Records drawn from a dataset:
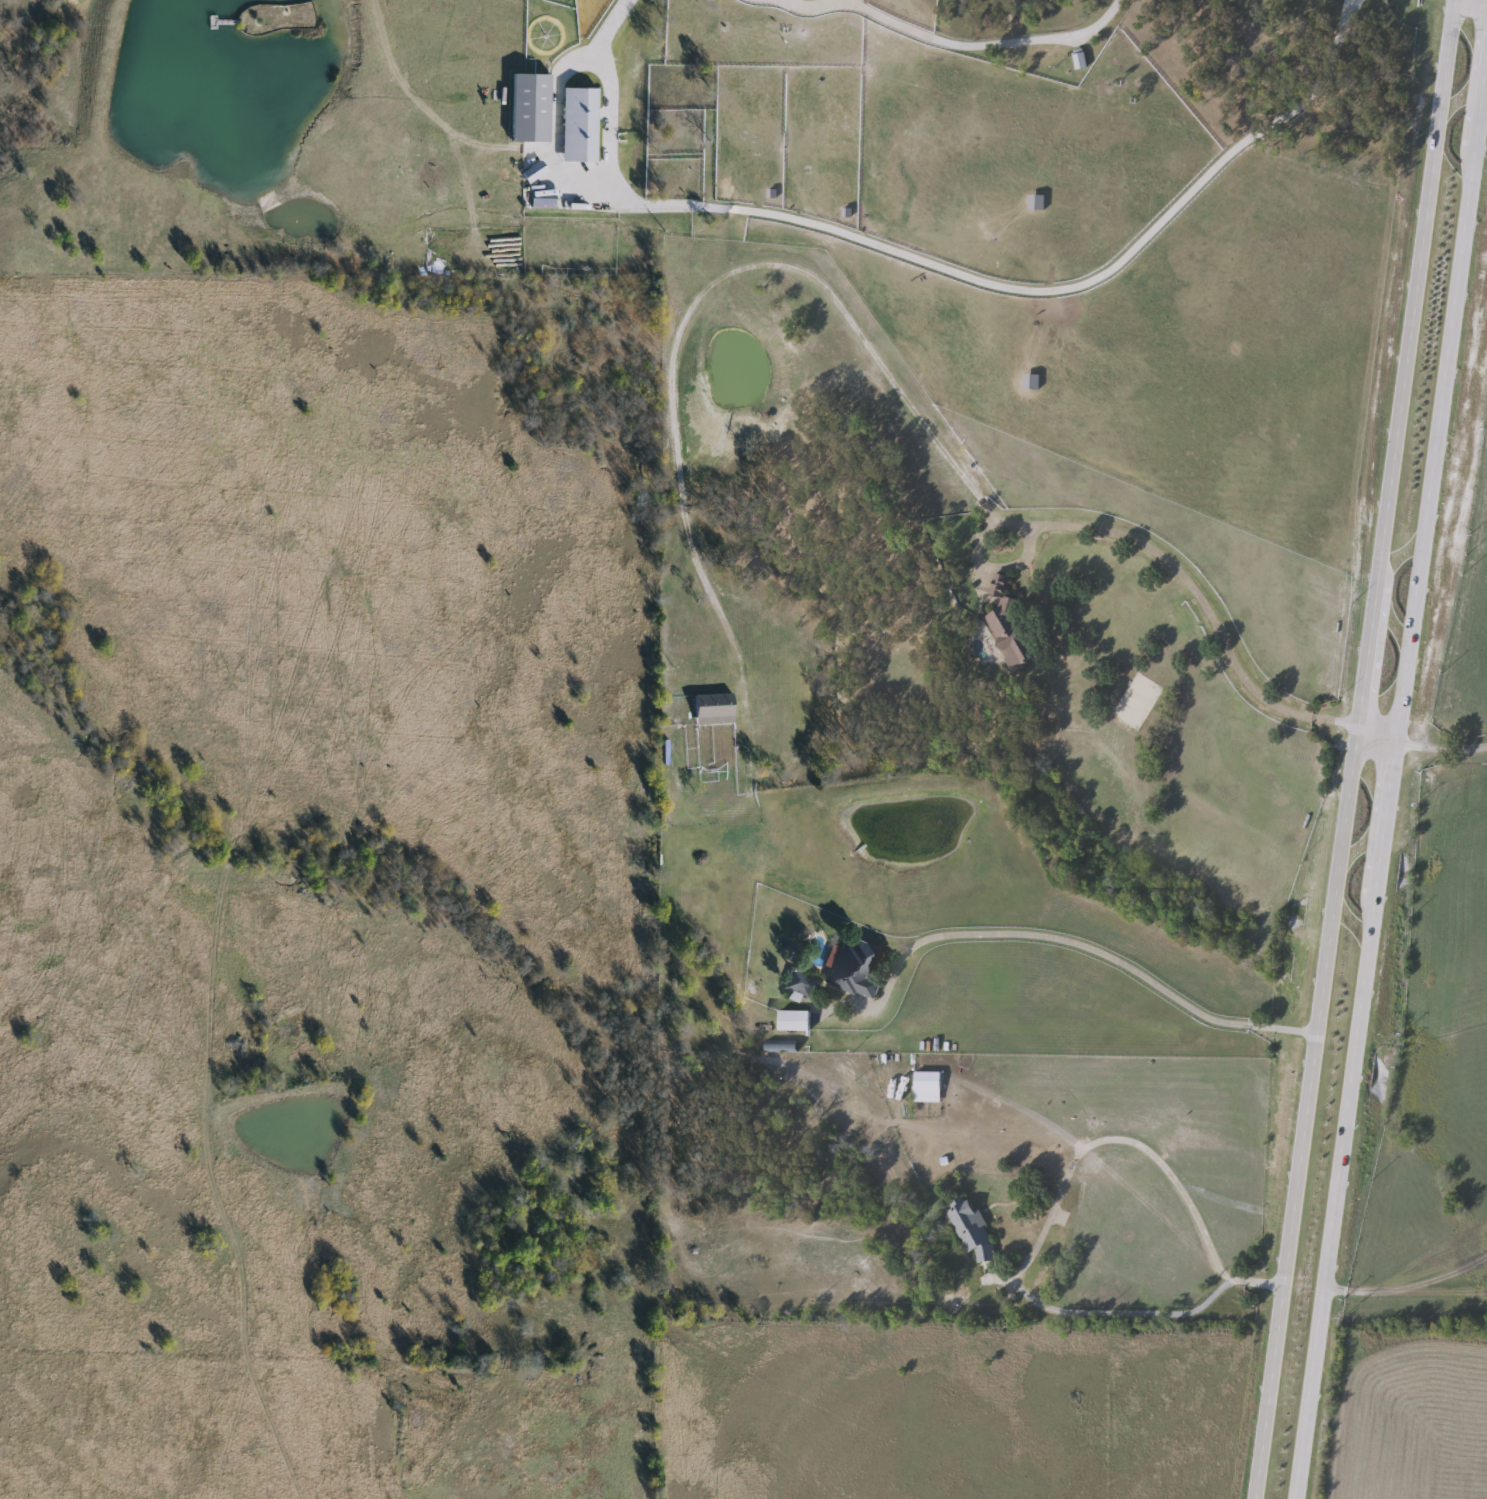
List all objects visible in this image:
road: (1485, 0)
road: (809, 10)
road: (981, 45)
building: (1078, 60)
road: (603, 99)
road: (553, 124)
building: (578, 125)
building: (533, 172)
road: (1046, 290)
road: (885, 373)
building: (1007, 627)
building: (713, 708)
road: (1371, 742)
road: (1350, 749)
road: (1438, 749)
road: (1387, 761)
road: (1075, 945)
building: (854, 968)
building: (799, 983)
building: (792, 1021)
building: (926, 1085)
road: (1052, 1199)
building: (970, 1228)

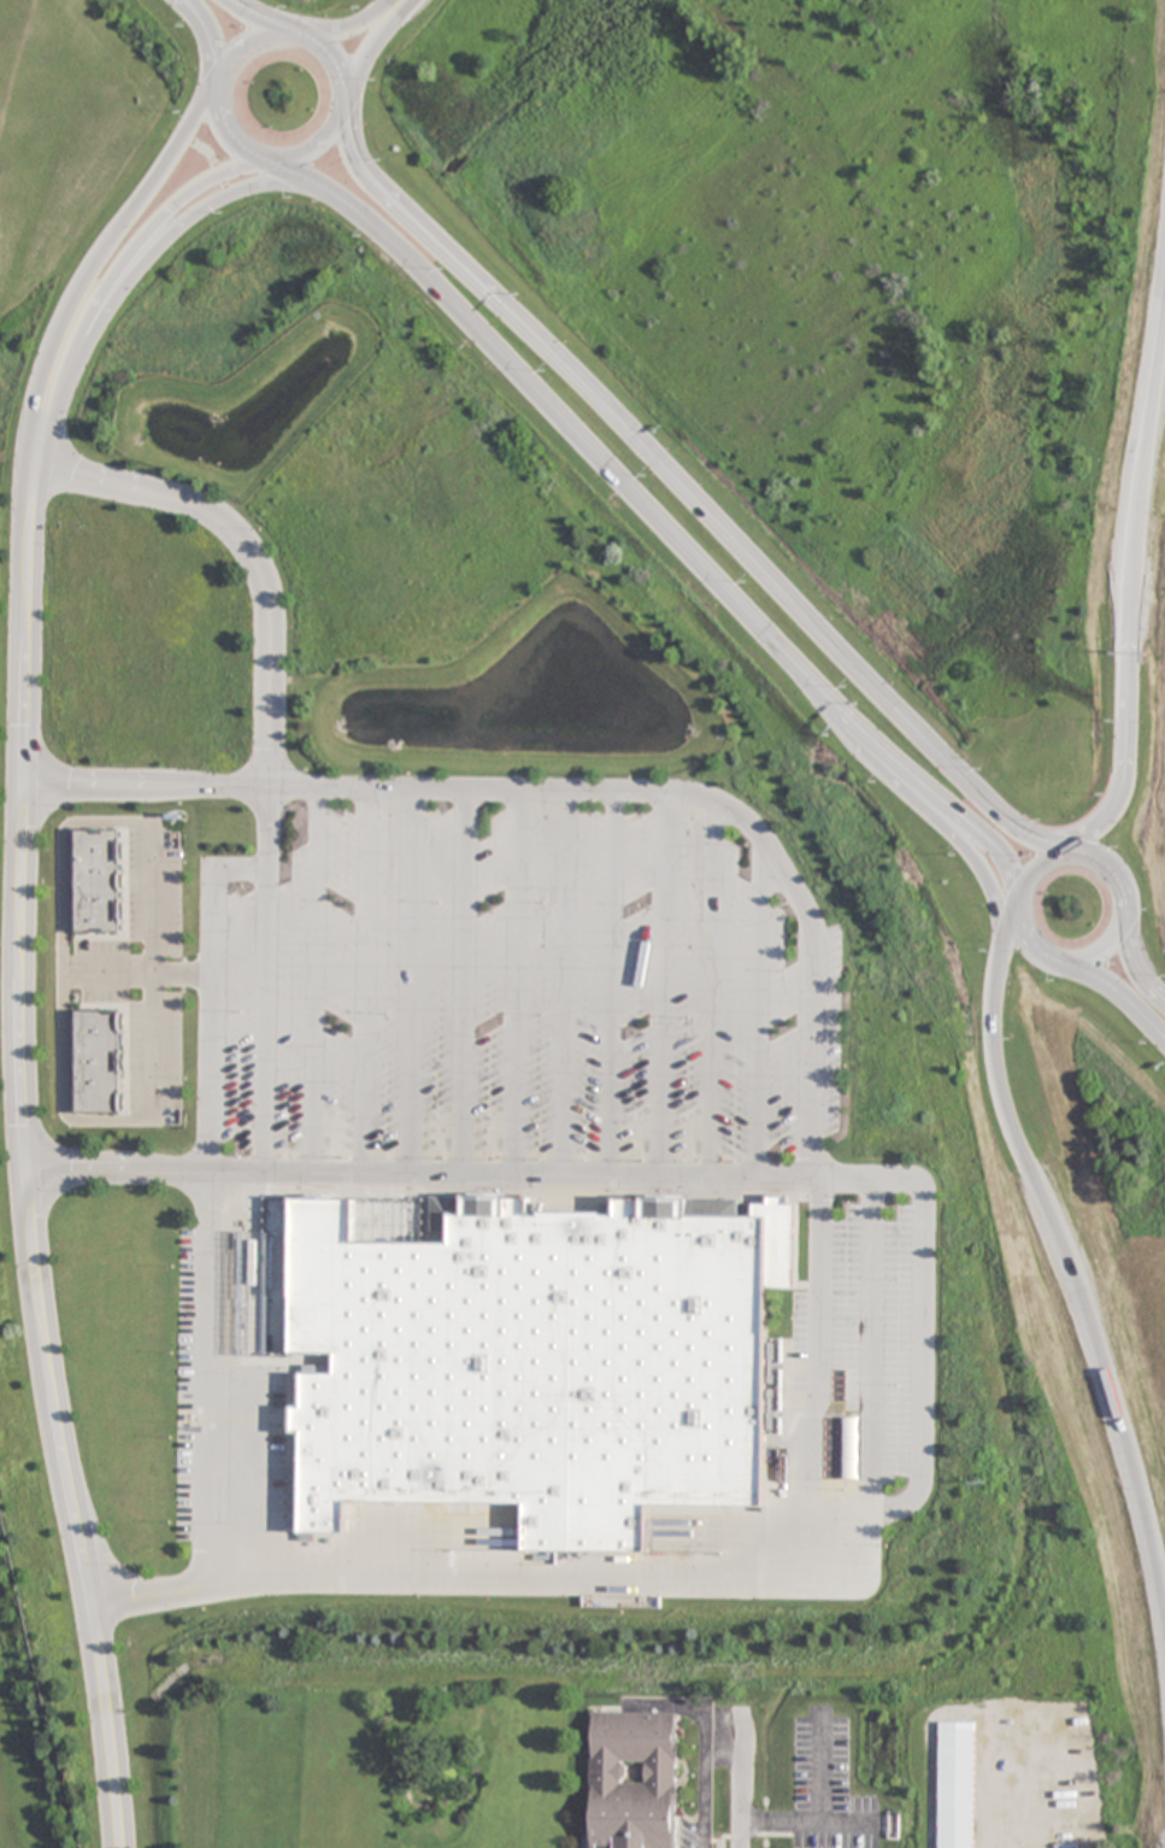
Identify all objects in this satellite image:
road: (402, 1)
road: (252, 13)
road: (351, 23)
road: (209, 35)
road: (239, 43)
road: (372, 43)
road: (337, 57)
road: (230, 133)
road: (315, 151)
crop: (71, 165)
road: (187, 216)
road: (92, 267)
road: (109, 283)
road: (692, 497)
road: (655, 518)
road: (1127, 595)
road: (269, 741)
road: (577, 792)
road: (924, 814)
road: (1067, 852)
road: (1032, 865)
road: (1112, 876)
building: (97, 881)
road: (152, 894)
road: (1023, 936)
road: (1099, 950)
road: (1134, 967)
road: (312, 979)
road: (363, 979)
road: (412, 980)
road: (464, 980)
road: (515, 981)
road: (565, 983)
road: (612, 984)
road: (663, 986)
road: (713, 991)
road: (210, 992)
road: (1118, 996)
road: (760, 1014)
building: (97, 1062)
road: (19, 1163)
road: (1065, 1260)
road: (922, 1340)
road: (871, 1344)
road: (817, 1361)
building: (548, 1366)
road: (207, 1378)
crop: (34, 1622)
road: (741, 1772)
building: (633, 1780)
building: (955, 1785)

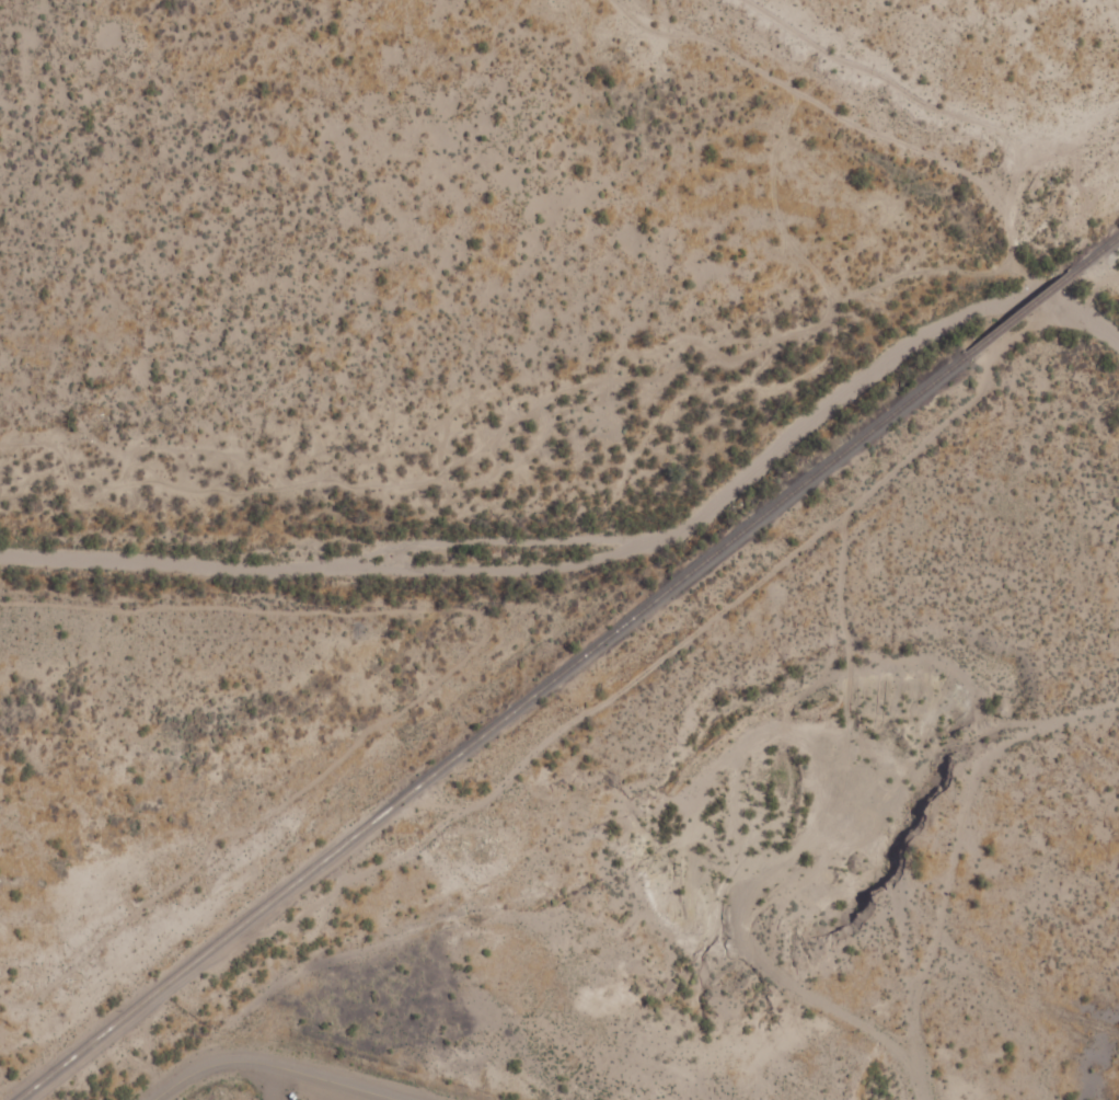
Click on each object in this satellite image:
railway: (1098, 252)
railway: (1021, 312)
river: (604, 539)
railway: (489, 728)
road: (614, 845)

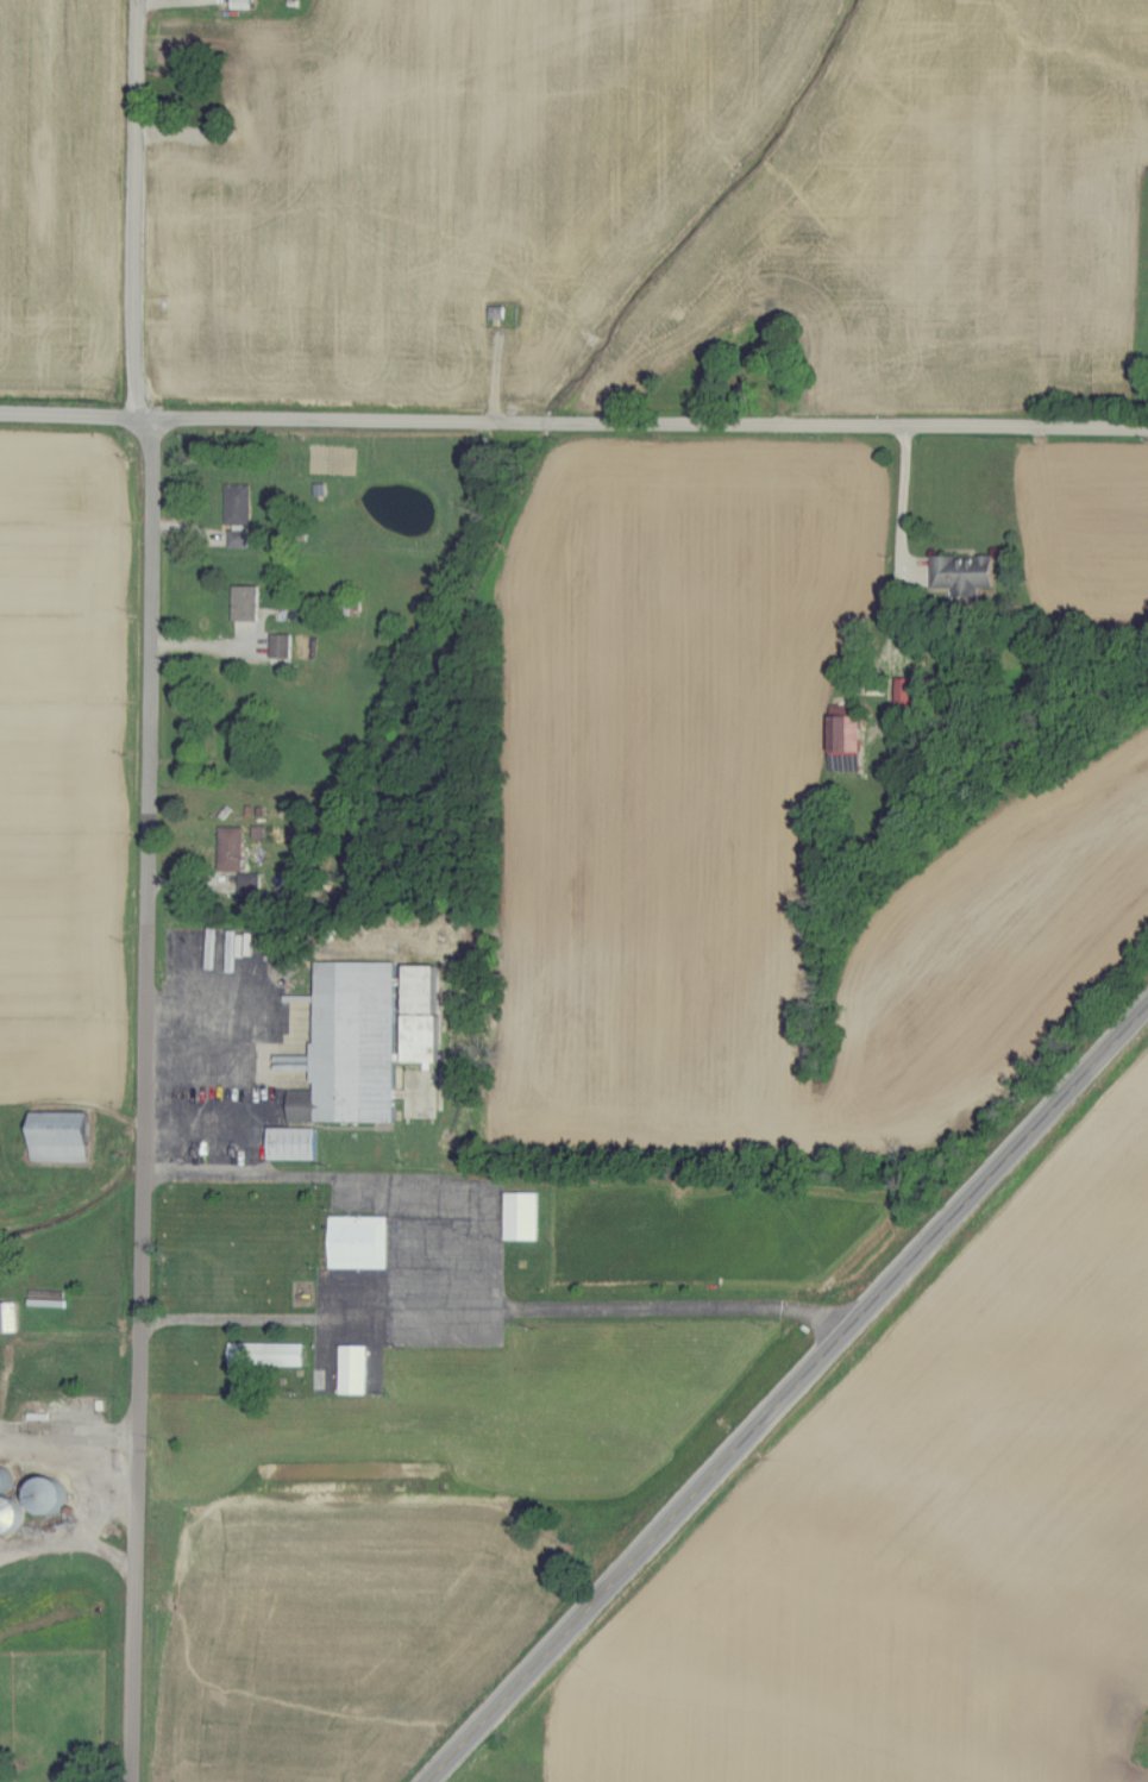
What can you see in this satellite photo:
building: (244, 4)
road: (135, 208)
road: (69, 416)
road: (145, 417)
road: (650, 423)
building: (240, 515)
road: (901, 525)
building: (968, 573)
building: (248, 603)
building: (283, 646)
building: (914, 696)
building: (849, 734)
building: (233, 849)
building: (252, 884)
road: (149, 927)
building: (369, 1039)
building: (63, 1138)
building: (295, 1144)
building: (524, 1217)
building: (361, 1243)
road: (491, 1253)
building: (9, 1316)
road: (45, 1346)
building: (270, 1353)
building: (356, 1369)
road: (787, 1393)
road: (68, 1437)
building: (50, 1495)
building: (12, 1514)
road: (134, 1610)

#### TASK ITEM:
What you return must be the entries above, exactly as they appear, without any pictures.

#### THE COMPLETED TASK:
List all objects visible in this image:
road: (1485, 0)
road: (809, 10)
road: (981, 45)
building: (1078, 60)
road: (603, 99)
road: (553, 124)
building: (578, 125)
building: (533, 172)
road: (1046, 290)
road: (885, 373)
building: (1007, 627)
building: (713, 708)
road: (1371, 742)
road: (1350, 749)
road: (1438, 749)
road: (1387, 761)
road: (1075, 945)
building: (854, 968)
building: (799, 983)
building: (792, 1021)
building: (926, 1085)
road: (1052, 1199)
building: (970, 1228)

Identify all objects in this satellite image:
road: (402, 1)
road: (252, 13)
road: (351, 23)
road: (209, 35)
road: (239, 43)
road: (372, 43)
road: (337, 57)
road: (230, 133)
road: (315, 151)
crop: (71, 165)
road: (187, 216)
road: (92, 267)
road: (109, 283)
road: (692, 497)
road: (655, 518)
road: (1127, 595)
road: (269, 741)
road: (577, 792)
road: (924, 814)
road: (1067, 852)
road: (1032, 865)
road: (1112, 876)
building: (97, 881)
road: (152, 894)
road: (1023, 936)
road: (1099, 950)
road: (1134, 967)
road: (312, 979)
road: (363, 979)
road: (412, 980)
road: (464, 980)
road: (515, 981)
road: (565, 983)
road: (612, 984)
road: (663, 986)
road: (713, 991)
road: (210, 992)
road: (1118, 996)
road: (760, 1014)
building: (97, 1062)
road: (19, 1163)
road: (1065, 1260)
road: (922, 1340)
road: (871, 1344)
road: (817, 1361)
building: (548, 1366)
road: (207, 1378)
crop: (34, 1622)
road: (741, 1772)
building: (633, 1780)
building: (955, 1785)

Click on each object in this satellite image:
railway: (1098, 252)
railway: (1021, 312)
river: (604, 539)
railway: (489, 728)
road: (614, 845)

What can you see in this satellite photo:
building: (244, 4)
road: (135, 208)
road: (69, 416)
road: (145, 417)
road: (650, 423)
building: (240, 515)
road: (901, 525)
building: (968, 573)
building: (248, 603)
building: (283, 646)
building: (914, 696)
building: (849, 734)
building: (233, 849)
building: (252, 884)
road: (149, 927)
building: (369, 1039)
building: (63, 1138)
building: (295, 1144)
building: (524, 1217)
building: (361, 1243)
road: (491, 1253)
building: (9, 1316)
road: (45, 1346)
building: (270, 1353)
building: (356, 1369)
road: (787, 1393)
road: (68, 1437)
building: (50, 1495)
building: (12, 1514)
road: (134, 1610)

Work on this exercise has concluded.